■ Exercise brief
All of the entries should be restated word for word, but without their pictures.

■ Supplied material

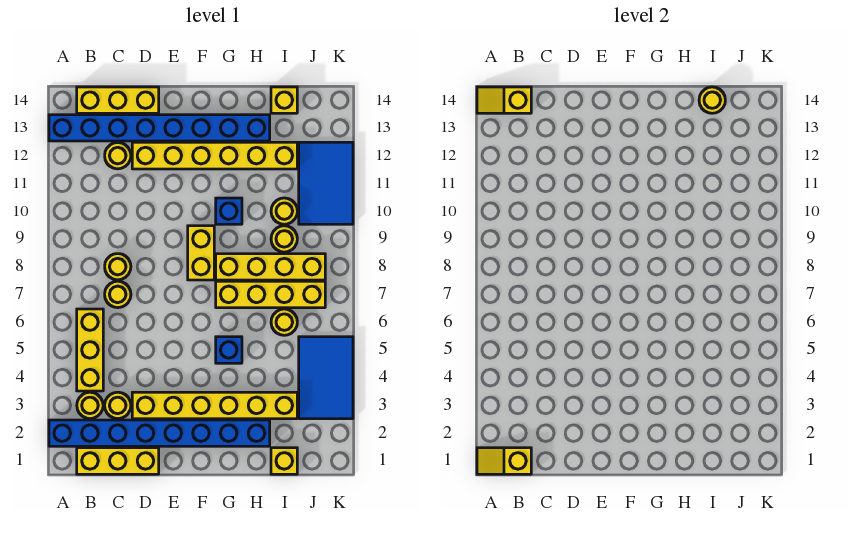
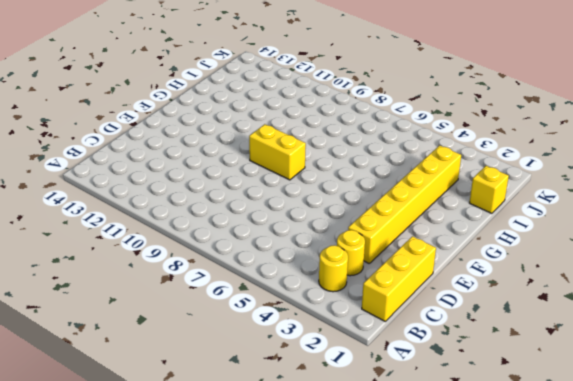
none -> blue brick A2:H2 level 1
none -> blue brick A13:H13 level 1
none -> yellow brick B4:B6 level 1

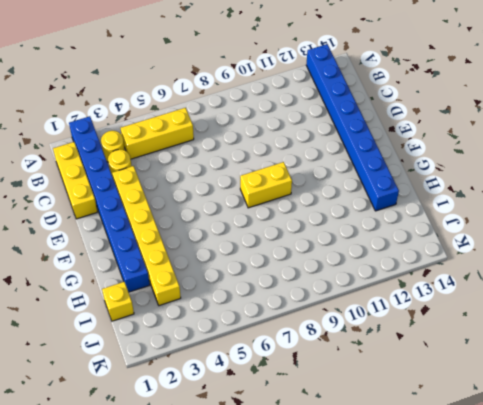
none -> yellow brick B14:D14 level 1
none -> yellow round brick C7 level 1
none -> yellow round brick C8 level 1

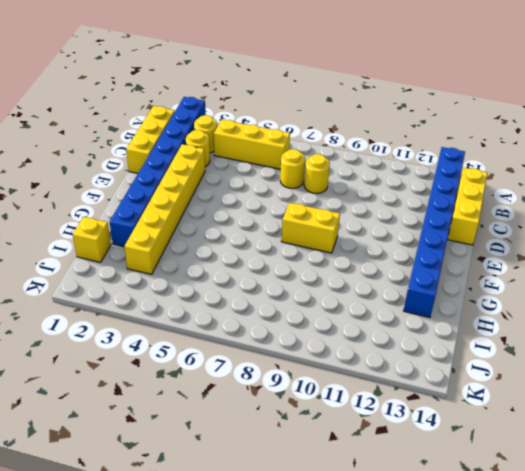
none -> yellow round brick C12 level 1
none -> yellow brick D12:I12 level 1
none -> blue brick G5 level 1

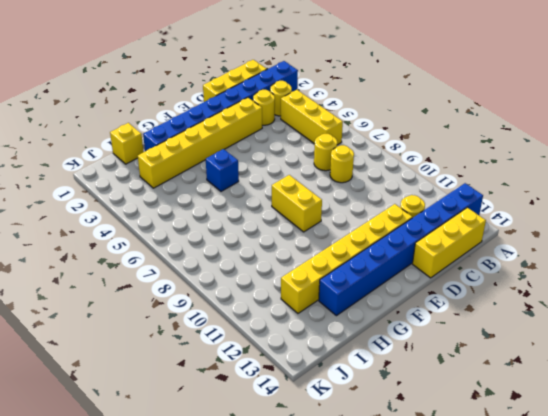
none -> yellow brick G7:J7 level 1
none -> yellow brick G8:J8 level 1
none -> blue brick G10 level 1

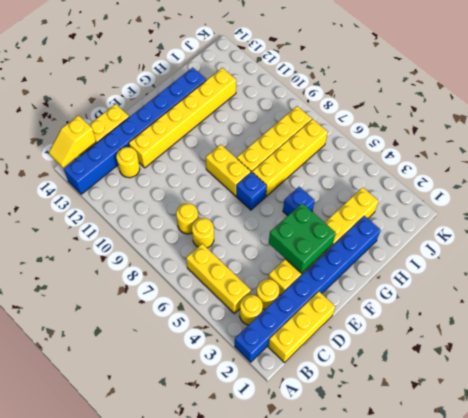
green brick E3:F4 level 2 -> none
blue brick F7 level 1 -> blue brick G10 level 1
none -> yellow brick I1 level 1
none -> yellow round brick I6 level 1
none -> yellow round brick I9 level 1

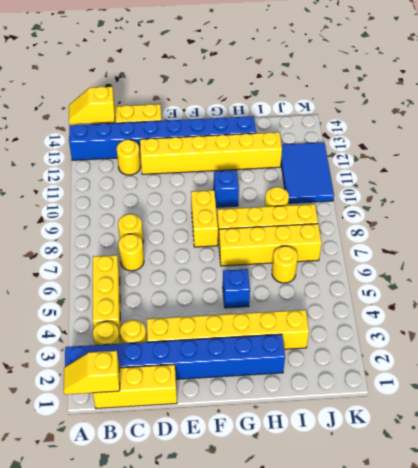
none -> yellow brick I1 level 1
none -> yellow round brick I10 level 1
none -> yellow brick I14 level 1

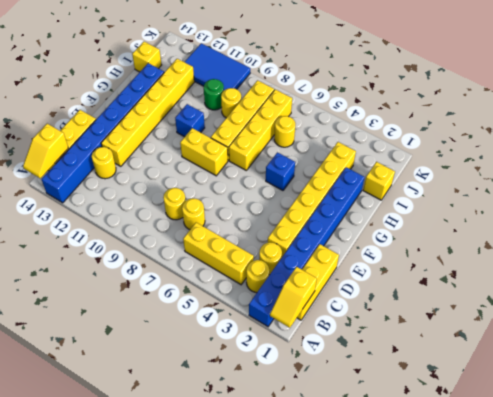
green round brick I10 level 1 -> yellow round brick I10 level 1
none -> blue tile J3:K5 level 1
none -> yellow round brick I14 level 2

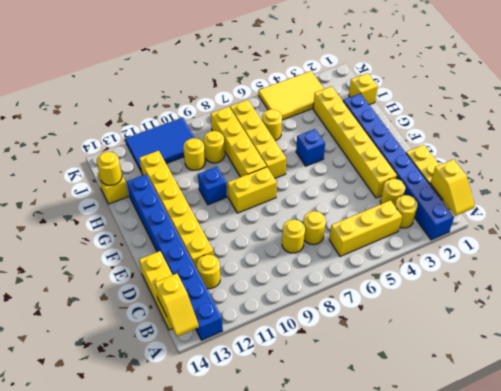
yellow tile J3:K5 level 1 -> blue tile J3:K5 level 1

■ Answer below
none -> blue brick A2:H2 level 1
none -> blue brick A13:H13 level 1
none -> yellow brick B4:B6 level 1

none -> yellow brick B14:D14 level 1
none -> yellow round brick C7 level 1
none -> yellow round brick C8 level 1

none -> yellow round brick C12 level 1
none -> yellow brick D12:I12 level 1
none -> blue brick G5 level 1

none -> yellow brick G7:J7 level 1
none -> yellow brick G8:J8 level 1
none -> blue brick G10 level 1

green brick E3:F4 level 2 -> none
blue brick F7 level 1 -> blue brick G10 level 1
none -> yellow brick I1 level 1
none -> yellow round brick I6 level 1
none -> yellow round brick I9 level 1

none -> yellow brick I1 level 1
none -> yellow round brick I10 level 1
none -> yellow brick I14 level 1

green round brick I10 level 1 -> yellow round brick I10 level 1
none -> blue tile J3:K5 level 1
none -> yellow round brick I14 level 2

yellow tile J3:K5 level 1 -> blue tile J3:K5 level 1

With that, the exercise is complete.